*** STUDY MATERIAL Section Begins ***

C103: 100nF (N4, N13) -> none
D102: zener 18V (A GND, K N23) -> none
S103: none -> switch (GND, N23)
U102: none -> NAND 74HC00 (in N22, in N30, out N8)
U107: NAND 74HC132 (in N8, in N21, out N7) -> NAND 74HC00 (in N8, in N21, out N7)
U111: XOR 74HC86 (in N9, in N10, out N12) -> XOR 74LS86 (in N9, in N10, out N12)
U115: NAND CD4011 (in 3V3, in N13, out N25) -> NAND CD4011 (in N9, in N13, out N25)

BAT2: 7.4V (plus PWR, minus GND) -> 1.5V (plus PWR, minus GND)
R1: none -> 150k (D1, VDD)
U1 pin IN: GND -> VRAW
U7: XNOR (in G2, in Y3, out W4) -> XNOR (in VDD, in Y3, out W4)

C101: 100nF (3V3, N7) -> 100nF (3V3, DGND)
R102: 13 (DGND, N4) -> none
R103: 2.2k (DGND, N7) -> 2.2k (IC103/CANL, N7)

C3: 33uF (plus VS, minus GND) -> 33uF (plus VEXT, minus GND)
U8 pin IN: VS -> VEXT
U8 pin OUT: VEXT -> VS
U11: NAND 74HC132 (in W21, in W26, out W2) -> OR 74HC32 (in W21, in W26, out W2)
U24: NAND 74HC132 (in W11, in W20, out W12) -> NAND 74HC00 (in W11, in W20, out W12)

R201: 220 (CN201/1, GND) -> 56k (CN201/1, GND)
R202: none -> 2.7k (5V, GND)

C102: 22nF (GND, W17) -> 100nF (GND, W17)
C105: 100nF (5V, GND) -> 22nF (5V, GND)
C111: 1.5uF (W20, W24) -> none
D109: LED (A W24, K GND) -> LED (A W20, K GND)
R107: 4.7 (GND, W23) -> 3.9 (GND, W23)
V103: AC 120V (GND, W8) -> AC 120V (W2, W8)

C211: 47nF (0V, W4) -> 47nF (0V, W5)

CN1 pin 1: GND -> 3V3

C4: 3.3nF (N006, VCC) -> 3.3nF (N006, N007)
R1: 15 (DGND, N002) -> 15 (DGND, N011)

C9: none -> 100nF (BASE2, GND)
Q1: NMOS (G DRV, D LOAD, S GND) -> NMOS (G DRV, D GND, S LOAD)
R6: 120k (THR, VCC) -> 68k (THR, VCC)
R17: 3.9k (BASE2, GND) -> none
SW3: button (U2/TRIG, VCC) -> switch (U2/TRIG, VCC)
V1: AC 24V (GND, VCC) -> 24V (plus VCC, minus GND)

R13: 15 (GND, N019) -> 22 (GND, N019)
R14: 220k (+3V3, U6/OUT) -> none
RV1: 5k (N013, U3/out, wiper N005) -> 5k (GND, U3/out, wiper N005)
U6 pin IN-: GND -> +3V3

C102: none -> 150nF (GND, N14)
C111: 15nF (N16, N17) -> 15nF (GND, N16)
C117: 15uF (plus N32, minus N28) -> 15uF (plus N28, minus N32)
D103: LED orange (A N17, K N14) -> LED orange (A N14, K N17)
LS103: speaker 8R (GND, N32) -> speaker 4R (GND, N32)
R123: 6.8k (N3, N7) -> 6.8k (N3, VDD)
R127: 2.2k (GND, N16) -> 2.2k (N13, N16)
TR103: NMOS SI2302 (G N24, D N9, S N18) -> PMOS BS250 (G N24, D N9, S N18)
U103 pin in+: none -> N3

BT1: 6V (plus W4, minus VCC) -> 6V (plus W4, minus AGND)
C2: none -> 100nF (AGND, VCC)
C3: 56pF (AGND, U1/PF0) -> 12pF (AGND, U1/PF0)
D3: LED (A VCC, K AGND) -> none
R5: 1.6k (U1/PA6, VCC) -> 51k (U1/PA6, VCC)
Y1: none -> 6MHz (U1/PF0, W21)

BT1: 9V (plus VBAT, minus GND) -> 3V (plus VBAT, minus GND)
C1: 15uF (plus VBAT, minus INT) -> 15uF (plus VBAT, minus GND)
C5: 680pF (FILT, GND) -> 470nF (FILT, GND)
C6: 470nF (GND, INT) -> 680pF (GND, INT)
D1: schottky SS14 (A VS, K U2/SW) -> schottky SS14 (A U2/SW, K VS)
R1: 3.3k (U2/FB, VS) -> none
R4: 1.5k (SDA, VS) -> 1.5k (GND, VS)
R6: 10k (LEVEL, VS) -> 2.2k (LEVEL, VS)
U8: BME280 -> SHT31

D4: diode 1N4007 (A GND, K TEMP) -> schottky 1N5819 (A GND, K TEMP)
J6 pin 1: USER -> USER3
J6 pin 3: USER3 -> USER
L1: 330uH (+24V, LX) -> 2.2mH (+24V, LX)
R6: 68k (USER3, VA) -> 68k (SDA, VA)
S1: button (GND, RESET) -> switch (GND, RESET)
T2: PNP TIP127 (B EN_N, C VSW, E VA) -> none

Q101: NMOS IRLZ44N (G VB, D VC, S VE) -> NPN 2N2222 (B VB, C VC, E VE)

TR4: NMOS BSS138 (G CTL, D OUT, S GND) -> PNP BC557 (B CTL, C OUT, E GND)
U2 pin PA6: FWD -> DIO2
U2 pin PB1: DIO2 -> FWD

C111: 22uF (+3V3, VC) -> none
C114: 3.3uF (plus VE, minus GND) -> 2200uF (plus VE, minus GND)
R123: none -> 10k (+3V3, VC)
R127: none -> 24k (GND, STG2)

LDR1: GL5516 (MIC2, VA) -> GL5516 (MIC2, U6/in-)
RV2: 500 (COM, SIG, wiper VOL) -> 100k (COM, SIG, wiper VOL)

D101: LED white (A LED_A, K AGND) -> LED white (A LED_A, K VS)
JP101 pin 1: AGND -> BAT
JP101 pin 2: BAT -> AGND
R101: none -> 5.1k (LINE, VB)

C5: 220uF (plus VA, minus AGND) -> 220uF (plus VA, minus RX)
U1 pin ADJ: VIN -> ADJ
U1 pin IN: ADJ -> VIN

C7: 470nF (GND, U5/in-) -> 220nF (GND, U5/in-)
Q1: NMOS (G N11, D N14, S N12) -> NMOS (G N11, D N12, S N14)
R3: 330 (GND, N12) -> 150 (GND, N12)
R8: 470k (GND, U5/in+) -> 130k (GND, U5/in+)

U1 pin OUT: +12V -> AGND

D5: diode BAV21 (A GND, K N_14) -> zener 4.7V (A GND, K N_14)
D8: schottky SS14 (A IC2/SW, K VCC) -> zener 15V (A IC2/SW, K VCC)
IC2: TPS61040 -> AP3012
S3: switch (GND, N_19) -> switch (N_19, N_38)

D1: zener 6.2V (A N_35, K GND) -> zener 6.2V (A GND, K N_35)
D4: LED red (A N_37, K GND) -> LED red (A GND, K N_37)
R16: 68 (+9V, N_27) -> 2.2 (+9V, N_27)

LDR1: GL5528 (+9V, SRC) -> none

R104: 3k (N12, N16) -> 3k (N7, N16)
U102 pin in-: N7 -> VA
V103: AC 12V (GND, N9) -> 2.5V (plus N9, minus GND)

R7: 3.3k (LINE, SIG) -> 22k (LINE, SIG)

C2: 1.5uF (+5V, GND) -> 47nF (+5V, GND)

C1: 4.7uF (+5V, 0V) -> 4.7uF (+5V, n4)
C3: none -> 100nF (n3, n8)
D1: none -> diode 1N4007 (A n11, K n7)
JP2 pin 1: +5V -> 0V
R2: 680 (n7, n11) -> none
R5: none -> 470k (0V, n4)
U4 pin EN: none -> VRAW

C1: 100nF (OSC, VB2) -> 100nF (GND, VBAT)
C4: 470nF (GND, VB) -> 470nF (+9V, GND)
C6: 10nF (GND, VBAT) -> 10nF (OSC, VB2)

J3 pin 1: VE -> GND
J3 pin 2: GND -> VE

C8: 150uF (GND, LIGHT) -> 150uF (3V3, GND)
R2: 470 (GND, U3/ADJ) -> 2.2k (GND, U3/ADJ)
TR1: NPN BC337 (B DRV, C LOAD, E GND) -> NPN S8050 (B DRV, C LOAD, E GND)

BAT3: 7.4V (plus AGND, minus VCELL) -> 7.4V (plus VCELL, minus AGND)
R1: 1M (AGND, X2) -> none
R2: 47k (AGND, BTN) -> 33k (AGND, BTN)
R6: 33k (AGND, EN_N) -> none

*** STUDY MATERIAL Section Ends ***

# TASK BRIEF
Could you transcribe the entries above word for word, from the line with "C5: 220uF (plus" down to the line with "C6: 10nF (GND, VBAT) -> 10nF (OSC, VB2)", keeping both?

# FINISHED EXERCISE
C5: 220uF (plus VA, minus AGND) -> 220uF (plus VA, minus RX)
U1 pin ADJ: VIN -> ADJ
U1 pin IN: ADJ -> VIN

C7: 470nF (GND, U5/in-) -> 220nF (GND, U5/in-)
Q1: NMOS (G N11, D N14, S N12) -> NMOS (G N11, D N12, S N14)
R3: 330 (GND, N12) -> 150 (GND, N12)
R8: 470k (GND, U5/in+) -> 130k (GND, U5/in+)

U1 pin OUT: +12V -> AGND

D5: diode BAV21 (A GND, K N_14) -> zener 4.7V (A GND, K N_14)
D8: schottky SS14 (A IC2/SW, K VCC) -> zener 15V (A IC2/SW, K VCC)
IC2: TPS61040 -> AP3012
S3: switch (GND, N_19) -> switch (N_19, N_38)

D1: zener 6.2V (A N_35, K GND) -> zener 6.2V (A GND, K N_35)
D4: LED red (A N_37, K GND) -> LED red (A GND, K N_37)
R16: 68 (+9V, N_27) -> 2.2 (+9V, N_27)

LDR1: GL5528 (+9V, SRC) -> none

R104: 3k (N12, N16) -> 3k (N7, N16)
U102 pin in-: N7 -> VA
V103: AC 12V (GND, N9) -> 2.5V (plus N9, minus GND)

R7: 3.3k (LINE, SIG) -> 22k (LINE, SIG)

C2: 1.5uF (+5V, GND) -> 47nF (+5V, GND)

C1: 4.7uF (+5V, 0V) -> 4.7uF (+5V, n4)
C3: none -> 100nF (n3, n8)
D1: none -> diode 1N4007 (A n11, K n7)
JP2 pin 1: +5V -> 0V
R2: 680 (n7, n11) -> none
R5: none -> 470k (0V, n4)
U4 pin EN: none -> VRAW

C1: 100nF (OSC, VB2) -> 100nF (GND, VBAT)
C4: 470nF (GND, VB) -> 470nF (+9V, GND)
C6: 10nF (GND, VBAT) -> 10nF (OSC, VB2)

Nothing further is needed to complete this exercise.